[Exercise goal] Run through the records and show each line that includes the string "none".

::: Given data

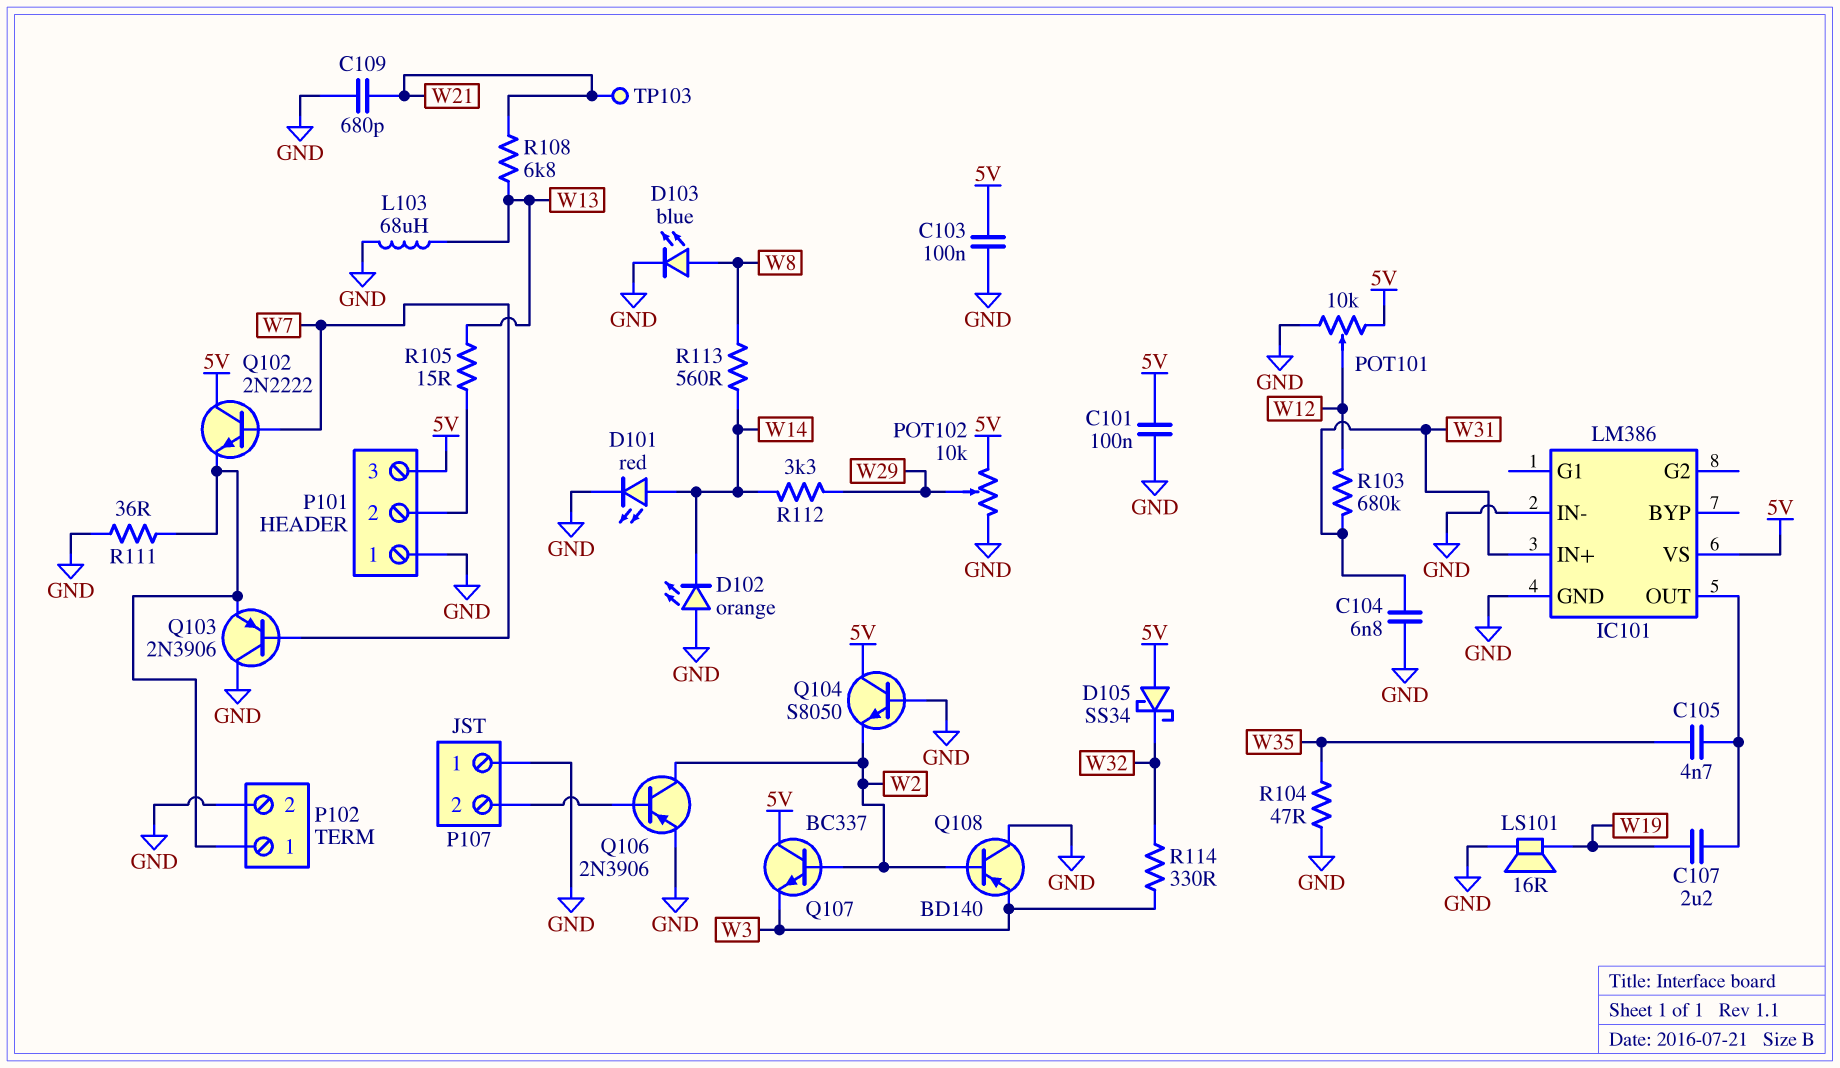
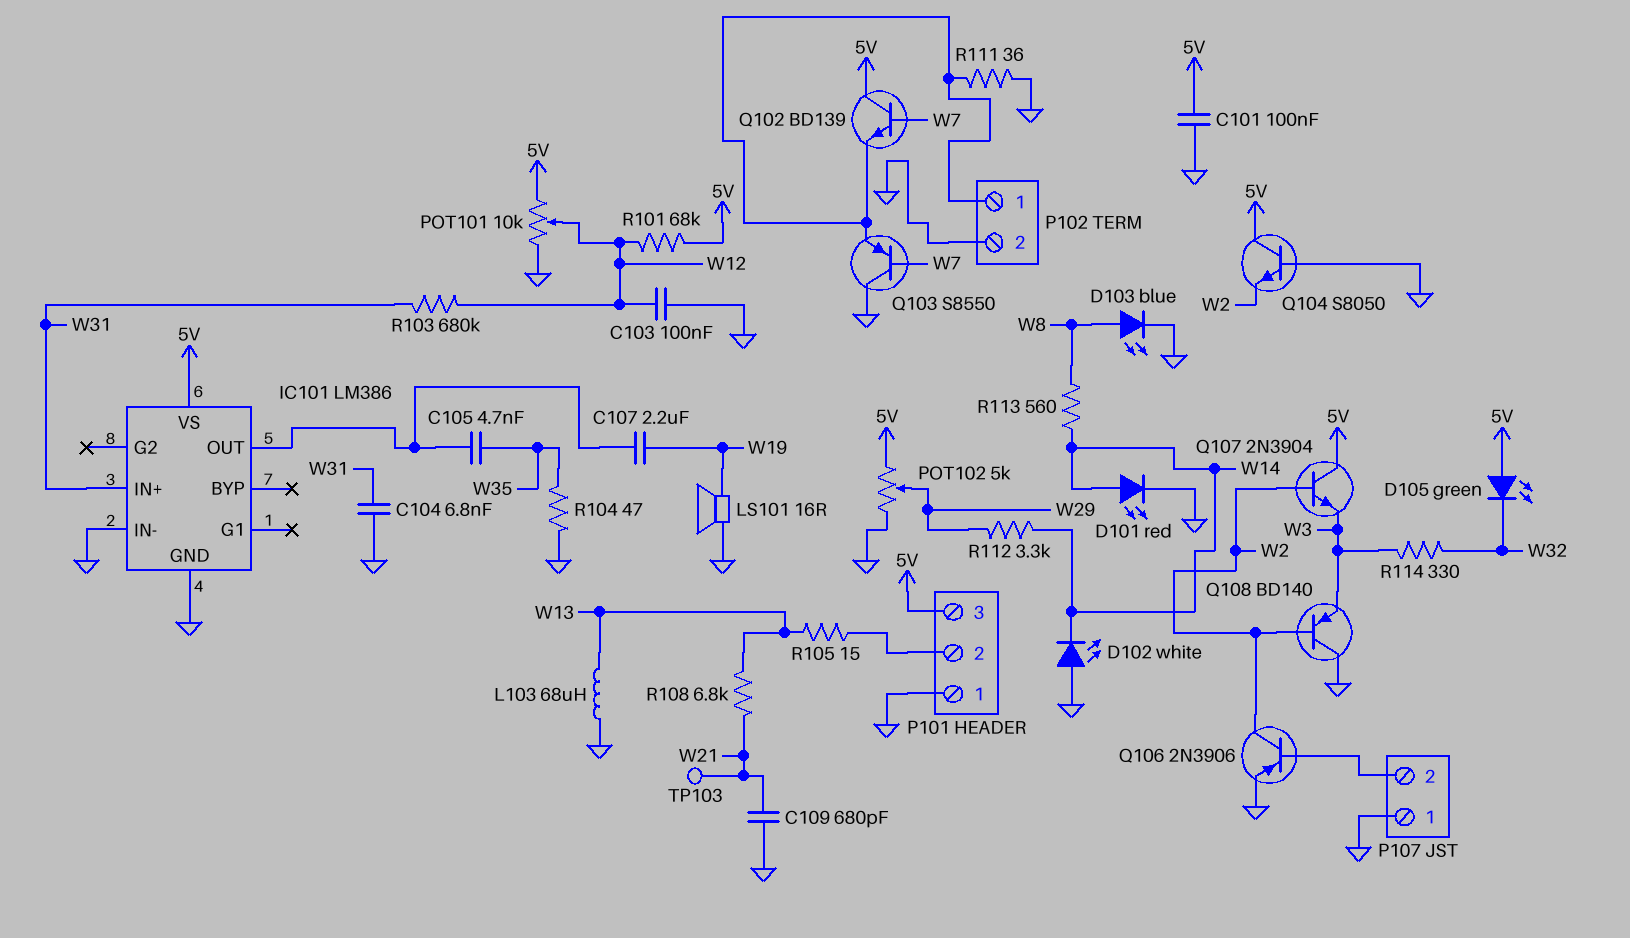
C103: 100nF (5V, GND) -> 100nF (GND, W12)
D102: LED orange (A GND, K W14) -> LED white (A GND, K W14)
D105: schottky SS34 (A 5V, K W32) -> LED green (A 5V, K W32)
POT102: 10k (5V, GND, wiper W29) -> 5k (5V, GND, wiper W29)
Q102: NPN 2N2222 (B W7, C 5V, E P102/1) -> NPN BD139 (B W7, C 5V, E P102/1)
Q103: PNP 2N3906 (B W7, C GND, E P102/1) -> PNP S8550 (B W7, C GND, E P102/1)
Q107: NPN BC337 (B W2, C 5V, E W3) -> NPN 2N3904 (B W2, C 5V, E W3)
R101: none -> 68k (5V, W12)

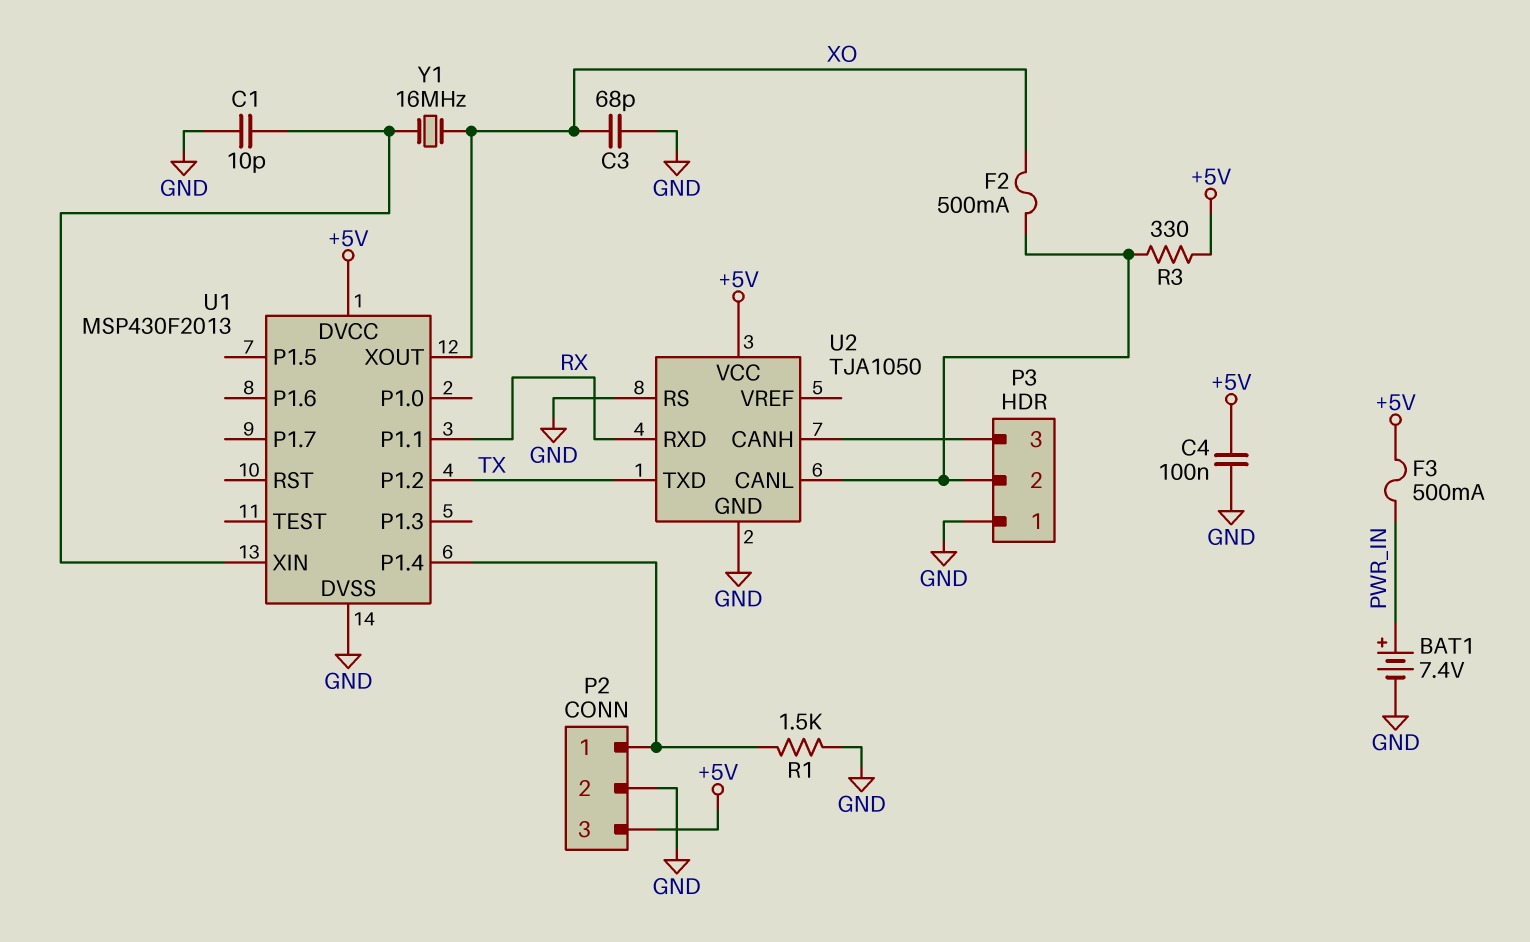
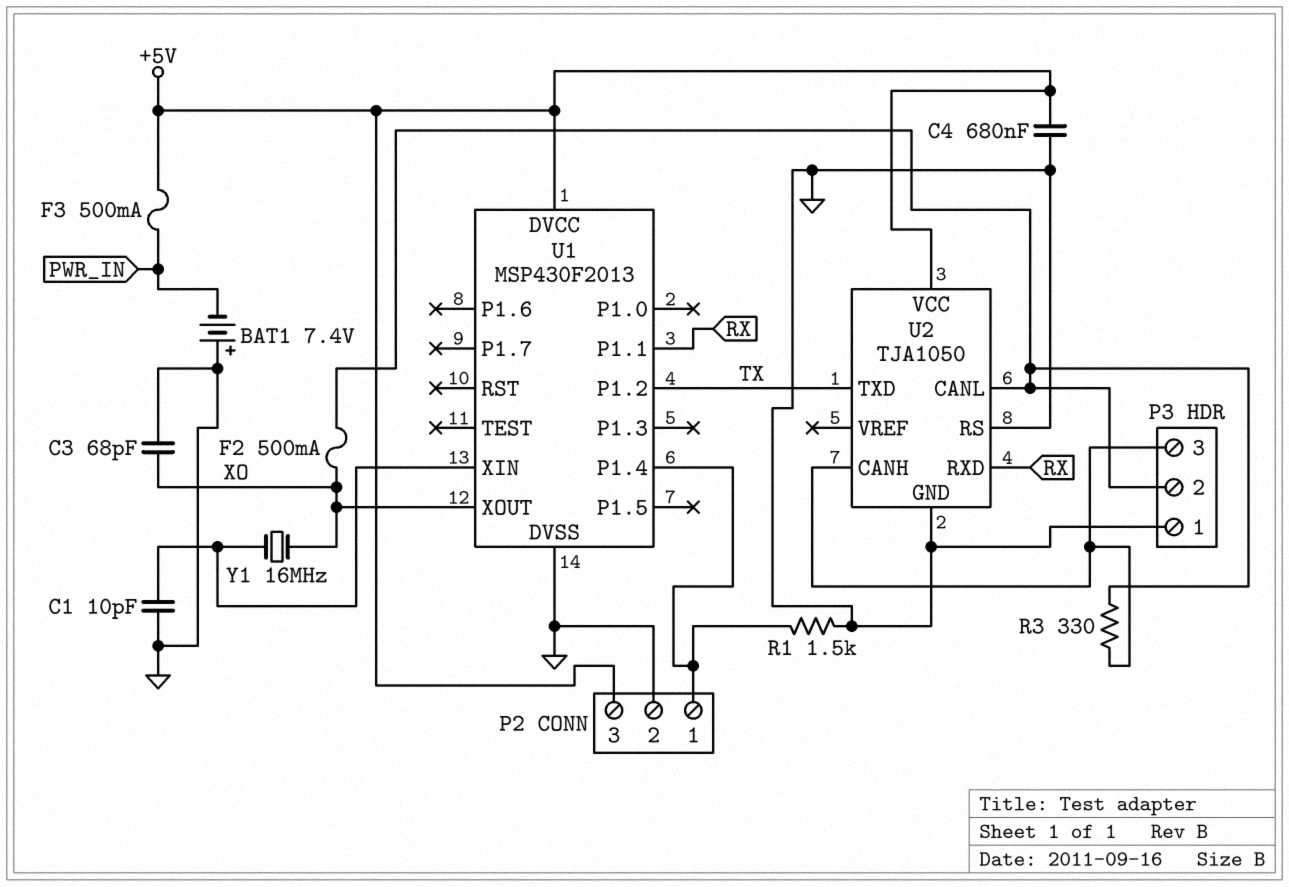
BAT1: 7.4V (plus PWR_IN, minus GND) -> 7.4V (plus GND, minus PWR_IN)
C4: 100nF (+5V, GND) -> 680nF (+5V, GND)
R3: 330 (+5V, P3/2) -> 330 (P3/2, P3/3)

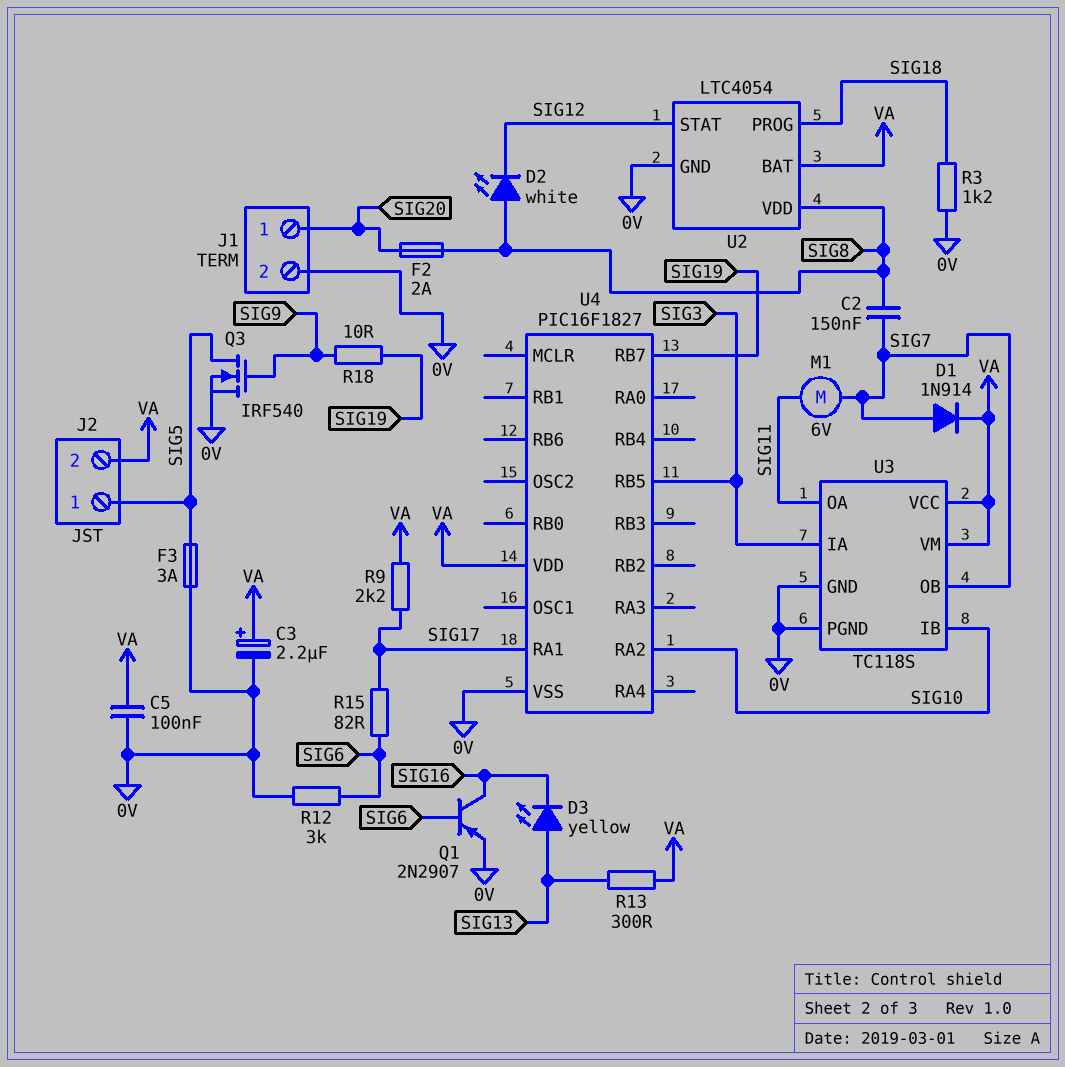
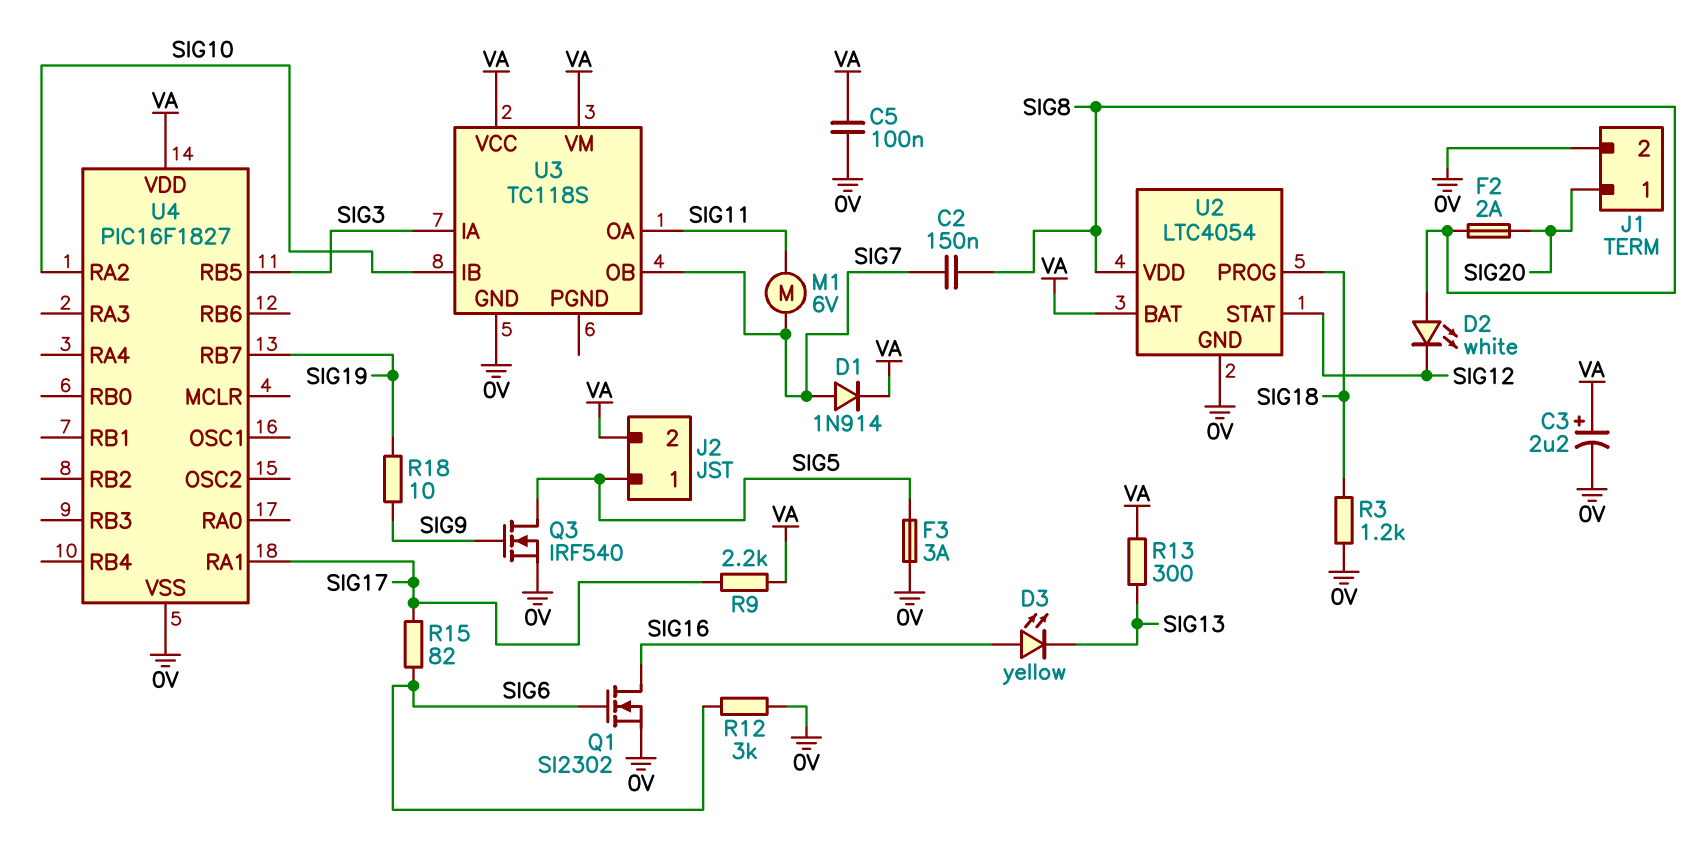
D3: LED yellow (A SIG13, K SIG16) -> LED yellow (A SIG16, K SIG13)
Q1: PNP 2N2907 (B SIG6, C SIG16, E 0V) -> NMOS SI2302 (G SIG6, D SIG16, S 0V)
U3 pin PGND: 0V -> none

::::::

[Answer to this exercise]
R101: none -> 68k (5V, W12)
U3 pin PGND: 0V -> none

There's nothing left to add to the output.